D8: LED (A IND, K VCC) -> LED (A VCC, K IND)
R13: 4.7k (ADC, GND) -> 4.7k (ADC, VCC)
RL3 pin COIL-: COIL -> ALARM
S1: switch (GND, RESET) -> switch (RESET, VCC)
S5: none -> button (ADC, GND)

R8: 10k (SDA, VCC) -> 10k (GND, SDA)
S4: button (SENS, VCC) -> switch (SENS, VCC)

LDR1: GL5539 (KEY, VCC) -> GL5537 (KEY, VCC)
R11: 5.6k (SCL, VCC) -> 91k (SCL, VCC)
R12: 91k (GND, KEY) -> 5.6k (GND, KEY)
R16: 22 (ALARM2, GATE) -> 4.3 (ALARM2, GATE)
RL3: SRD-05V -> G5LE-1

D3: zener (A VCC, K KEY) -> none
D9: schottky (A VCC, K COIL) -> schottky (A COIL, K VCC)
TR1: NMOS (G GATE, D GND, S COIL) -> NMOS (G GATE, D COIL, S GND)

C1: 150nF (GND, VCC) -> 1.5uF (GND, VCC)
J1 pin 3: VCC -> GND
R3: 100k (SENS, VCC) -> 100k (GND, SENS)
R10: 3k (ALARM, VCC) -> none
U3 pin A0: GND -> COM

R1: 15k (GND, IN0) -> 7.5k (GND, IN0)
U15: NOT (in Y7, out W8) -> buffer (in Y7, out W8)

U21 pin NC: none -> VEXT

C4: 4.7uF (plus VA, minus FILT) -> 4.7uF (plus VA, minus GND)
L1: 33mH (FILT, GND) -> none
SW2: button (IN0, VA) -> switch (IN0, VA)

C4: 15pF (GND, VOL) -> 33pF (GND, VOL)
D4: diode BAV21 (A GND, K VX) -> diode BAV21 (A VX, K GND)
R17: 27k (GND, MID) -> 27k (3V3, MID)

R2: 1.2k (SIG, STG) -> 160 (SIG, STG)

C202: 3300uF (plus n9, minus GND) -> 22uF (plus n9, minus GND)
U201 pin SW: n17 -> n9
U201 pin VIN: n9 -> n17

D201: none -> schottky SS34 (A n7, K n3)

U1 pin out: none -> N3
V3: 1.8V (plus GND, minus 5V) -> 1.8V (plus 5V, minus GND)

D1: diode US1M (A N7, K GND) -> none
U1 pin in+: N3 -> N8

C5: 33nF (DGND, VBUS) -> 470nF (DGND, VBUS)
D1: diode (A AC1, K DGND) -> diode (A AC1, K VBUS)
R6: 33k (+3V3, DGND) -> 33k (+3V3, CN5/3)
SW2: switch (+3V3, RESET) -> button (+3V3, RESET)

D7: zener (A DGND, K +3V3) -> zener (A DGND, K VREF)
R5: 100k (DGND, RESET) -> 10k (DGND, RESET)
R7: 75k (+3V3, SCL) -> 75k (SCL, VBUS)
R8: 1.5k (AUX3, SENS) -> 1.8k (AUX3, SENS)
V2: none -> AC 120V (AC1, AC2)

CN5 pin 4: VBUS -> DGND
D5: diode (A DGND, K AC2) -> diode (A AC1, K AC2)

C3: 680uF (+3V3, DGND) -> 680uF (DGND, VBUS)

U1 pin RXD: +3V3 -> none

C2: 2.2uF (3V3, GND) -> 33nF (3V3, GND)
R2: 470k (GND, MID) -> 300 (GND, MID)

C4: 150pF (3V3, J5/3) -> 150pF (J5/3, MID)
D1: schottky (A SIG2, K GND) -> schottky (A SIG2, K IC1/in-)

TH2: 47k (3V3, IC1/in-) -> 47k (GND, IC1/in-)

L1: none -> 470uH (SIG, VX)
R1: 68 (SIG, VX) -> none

○ ○ ○ ○

**About this exercise**
Repeat the data exactly as it was given above.

**The answer**
D8: LED (A IND, K VCC) -> LED (A VCC, K IND)
R13: 4.7k (ADC, GND) -> 4.7k (ADC, VCC)
RL3 pin COIL-: COIL -> ALARM
S1: switch (GND, RESET) -> switch (RESET, VCC)
S5: none -> button (ADC, GND)

R8: 10k (SDA, VCC) -> 10k (GND, SDA)
S4: button (SENS, VCC) -> switch (SENS, VCC)

LDR1: GL5539 (KEY, VCC) -> GL5537 (KEY, VCC)
R11: 5.6k (SCL, VCC) -> 91k (SCL, VCC)
R12: 91k (GND, KEY) -> 5.6k (GND, KEY)
R16: 22 (ALARM2, GATE) -> 4.3 (ALARM2, GATE)
RL3: SRD-05V -> G5LE-1

D3: zener (A VCC, K KEY) -> none
D9: schottky (A VCC, K COIL) -> schottky (A COIL, K VCC)
TR1: NMOS (G GATE, D GND, S COIL) -> NMOS (G GATE, D COIL, S GND)

C1: 150nF (GND, VCC) -> 1.5uF (GND, VCC)
J1 pin 3: VCC -> GND
R3: 100k (SENS, VCC) -> 100k (GND, SENS)
R10: 3k (ALARM, VCC) -> none
U3 pin A0: GND -> COM

R1: 15k (GND, IN0) -> 7.5k (GND, IN0)
U15: NOT (in Y7, out W8) -> buffer (in Y7, out W8)

U21 pin NC: none -> VEXT

C4: 4.7uF (plus VA, minus FILT) -> 4.7uF (plus VA, minus GND)
L1: 33mH (FILT, GND) -> none
SW2: button (IN0, VA) -> switch (IN0, VA)

C4: 15pF (GND, VOL) -> 33pF (GND, VOL)
D4: diode BAV21 (A GND, K VX) -> diode BAV21 (A VX, K GND)
R17: 27k (GND, MID) -> 27k (3V3, MID)

R2: 1.2k (SIG, STG) -> 160 (SIG, STG)

C202: 3300uF (plus n9, minus GND) -> 22uF (plus n9, minus GND)
U201 pin SW: n17 -> n9
U201 pin VIN: n9 -> n17

D201: none -> schottky SS34 (A n7, K n3)

U1 pin out: none -> N3
V3: 1.8V (plus GND, minus 5V) -> 1.8V (plus 5V, minus GND)

D1: diode US1M (A N7, K GND) -> none
U1 pin in+: N3 -> N8

C5: 33nF (DGND, VBUS) -> 470nF (DGND, VBUS)
D1: diode (A AC1, K DGND) -> diode (A AC1, K VBUS)
R6: 33k (+3V3, DGND) -> 33k (+3V3, CN5/3)
SW2: switch (+3V3, RESET) -> button (+3V3, RESET)

D7: zener (A DGND, K +3V3) -> zener (A DGND, K VREF)
R5: 100k (DGND, RESET) -> 10k (DGND, RESET)
R7: 75k (+3V3, SCL) -> 75k (SCL, VBUS)
R8: 1.5k (AUX3, SENS) -> 1.8k (AUX3, SENS)
V2: none -> AC 120V (AC1, AC2)

CN5 pin 4: VBUS -> DGND
D5: diode (A DGND, K AC2) -> diode (A AC1, K AC2)

C3: 680uF (+3V3, DGND) -> 680uF (DGND, VBUS)

U1 pin RXD: +3V3 -> none

C2: 2.2uF (3V3, GND) -> 33nF (3V3, GND)
R2: 470k (GND, MID) -> 300 (GND, MID)

C4: 150pF (3V3, J5/3) -> 150pF (J5/3, MID)
D1: schottky (A SIG2, K GND) -> schottky (A SIG2, K IC1/in-)

TH2: 47k (3V3, IC1/in-) -> 47k (GND, IC1/in-)

L1: none -> 470uH (SIG, VX)
R1: 68 (SIG, VX) -> none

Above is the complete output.